§ YOUR GOAL
Of the lines listed below, return exactly those that run from the line containing "camera: 175 degrees left, 20 degrees up" through the line containing "(316, 391) = (520, 158): none", both included.

§ GIVEN INFORMATION
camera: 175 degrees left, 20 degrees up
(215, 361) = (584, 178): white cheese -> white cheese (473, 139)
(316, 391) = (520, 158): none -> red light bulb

...

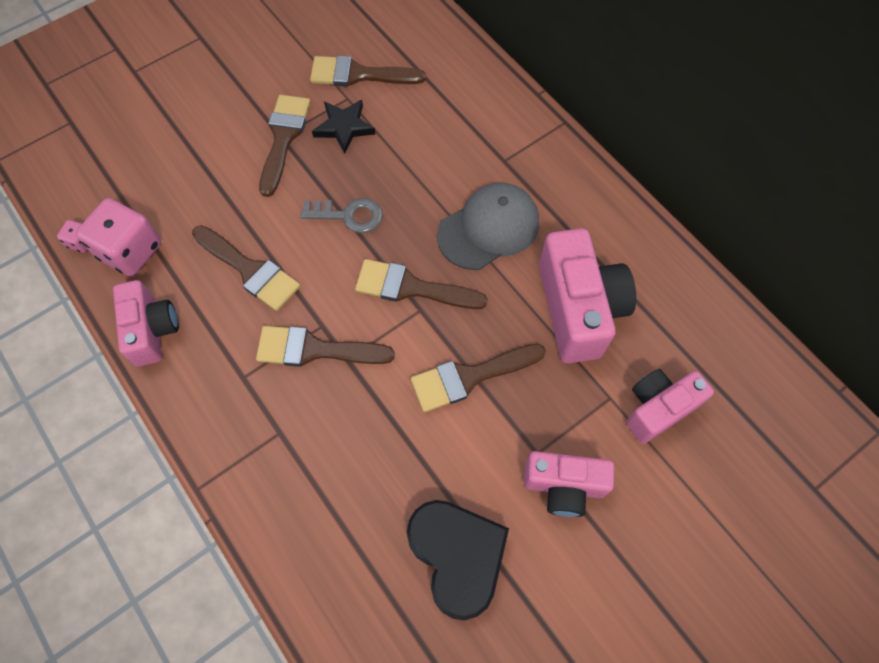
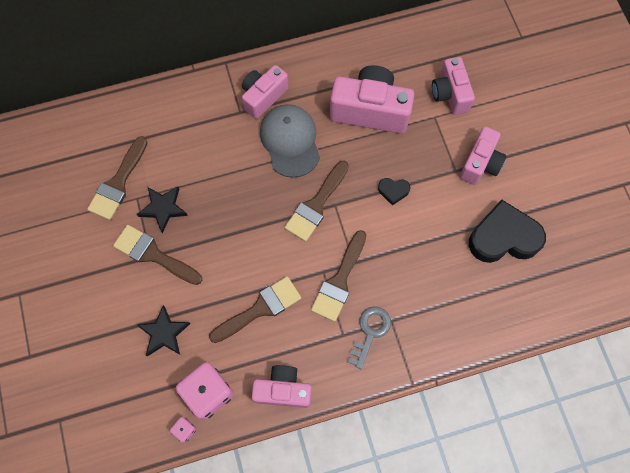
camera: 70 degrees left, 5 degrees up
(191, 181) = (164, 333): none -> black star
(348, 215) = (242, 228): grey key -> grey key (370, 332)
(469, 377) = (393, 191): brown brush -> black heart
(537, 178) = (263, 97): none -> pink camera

§ ANSWER
camera: 175 degrees left, 20 degrees up
(215, 361) = (584, 178): white cheese -> white cheese (473, 139)
(316, 391) = (520, 158): none -> red light bulb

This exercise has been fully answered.